___ Data extracts ___

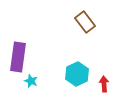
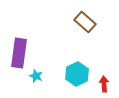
brown rectangle: rotated 10 degrees counterclockwise
purple rectangle: moved 1 px right, 4 px up
cyan star: moved 5 px right, 5 px up
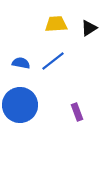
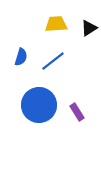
blue semicircle: moved 6 px up; rotated 96 degrees clockwise
blue circle: moved 19 px right
purple rectangle: rotated 12 degrees counterclockwise
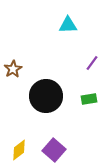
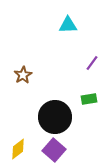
brown star: moved 10 px right, 6 px down
black circle: moved 9 px right, 21 px down
yellow diamond: moved 1 px left, 1 px up
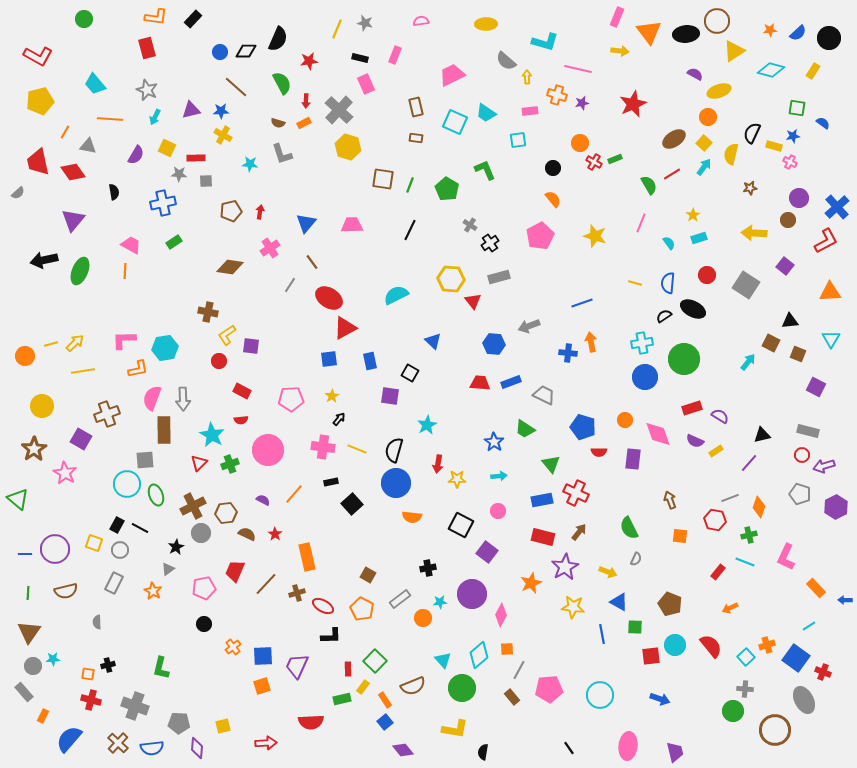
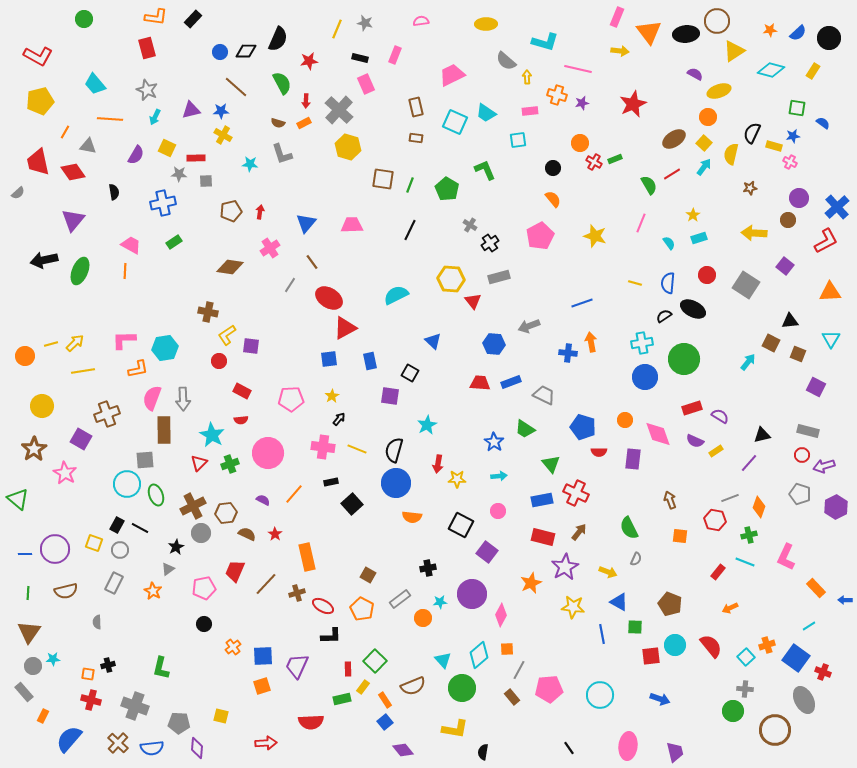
pink circle at (268, 450): moved 3 px down
yellow square at (223, 726): moved 2 px left, 10 px up; rotated 28 degrees clockwise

___

# Problem description
Report each line of the material above where the word "down" appears.

# Expected answer
brown star: moved 10 px right, 6 px down
black circle: moved 9 px right, 21 px down
pink circle at (268, 450): moved 3 px down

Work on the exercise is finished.